(Dataset)
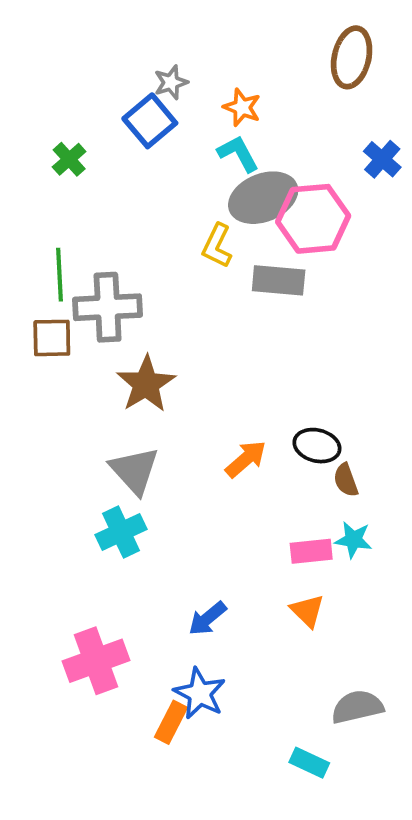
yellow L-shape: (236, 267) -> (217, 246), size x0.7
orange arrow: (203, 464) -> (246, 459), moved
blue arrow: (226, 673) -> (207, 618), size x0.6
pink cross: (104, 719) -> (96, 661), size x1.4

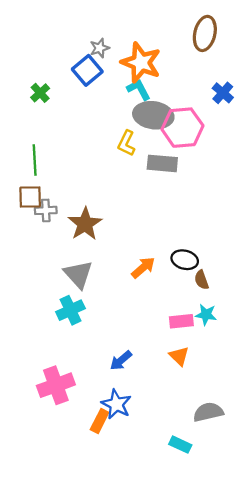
orange star: (242, 107) -> (141, 63), size x1.8
gray ellipse: (263, 198) -> (153, 115), turned 30
gray cross: (108, 307) -> (46, 210), moved, size x0.6

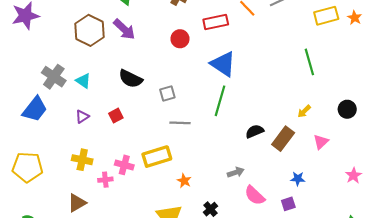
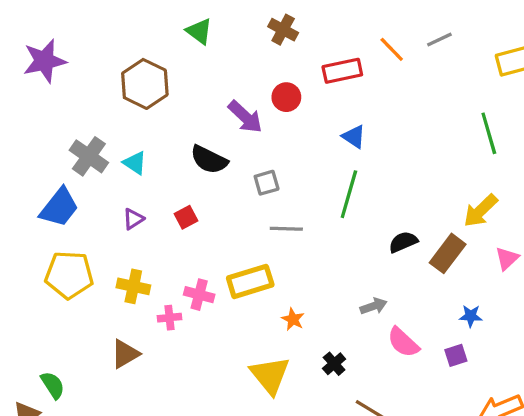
purple arrow: (124, 29) -> (245, 117), moved
blue triangle: (223, 64) -> (354, 137), size x0.6
yellow arrow: (304, 111) -> (481, 211), size x1.6
yellow pentagon: (27, 167) -> (69, 275), moved

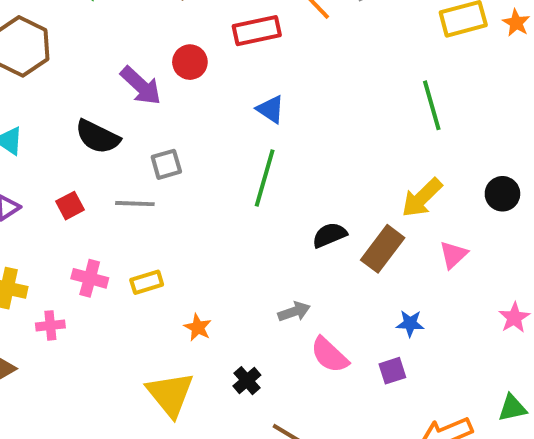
gray line: (286, 229) -> (135, 204), moved
yellow rectangle: (250, 281) -> (147, 282), size x0.6
pink cross: (199, 295) -> (90, 278), moved

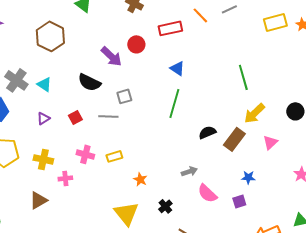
green line: (432, 105) -> (243, 77), moved

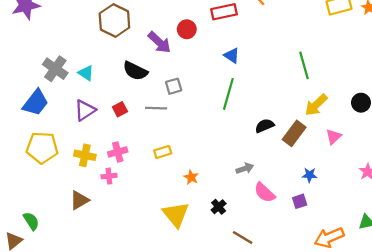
brown hexagon: (50, 36) -> (114, 21), moved
purple triangle: (43, 118) -> (85, 110), size x1.5
pink cross: (85, 154) -> (118, 152), moved, turned -30

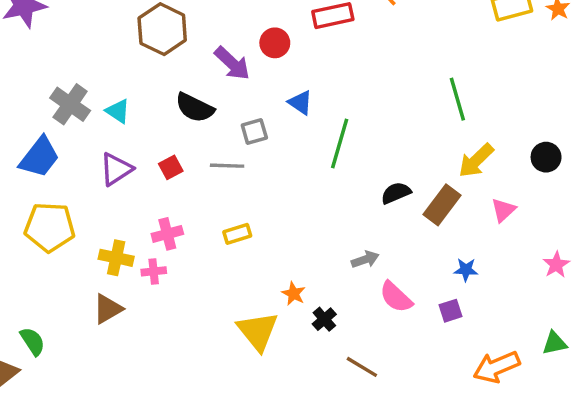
blue triangle: (232, 56) -> (300, 103), moved
yellow cross: (85, 155) -> (116, 258), moved
orange star: (191, 177) -> (294, 294), moved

(Exercise instructions) All the lines above are to be reproduced exactly, except the pictures.

(Answer for the task)
yellow L-shape: (236, 267) -> (217, 246), size x0.7
orange arrow: (203, 464) -> (246, 459), moved
blue arrow: (226, 673) -> (207, 618), size x0.6
pink cross: (104, 719) -> (96, 661), size x1.4

orange star: (242, 107) -> (141, 63), size x1.8
gray ellipse: (263, 198) -> (153, 115), turned 30
gray cross: (108, 307) -> (46, 210), moved, size x0.6

purple arrow: (124, 29) -> (245, 117), moved
blue triangle: (223, 64) -> (354, 137), size x0.6
yellow arrow: (304, 111) -> (481, 211), size x1.6
yellow pentagon: (27, 167) -> (69, 275), moved

gray line: (286, 229) -> (135, 204), moved
yellow rectangle: (250, 281) -> (147, 282), size x0.6
pink cross: (199, 295) -> (90, 278), moved

green line: (432, 105) -> (243, 77), moved

brown hexagon: (50, 36) -> (114, 21), moved
purple triangle: (43, 118) -> (85, 110), size x1.5
pink cross: (85, 154) -> (118, 152), moved, turned -30

blue triangle: (232, 56) -> (300, 103), moved
yellow cross: (85, 155) -> (116, 258), moved
orange star: (191, 177) -> (294, 294), moved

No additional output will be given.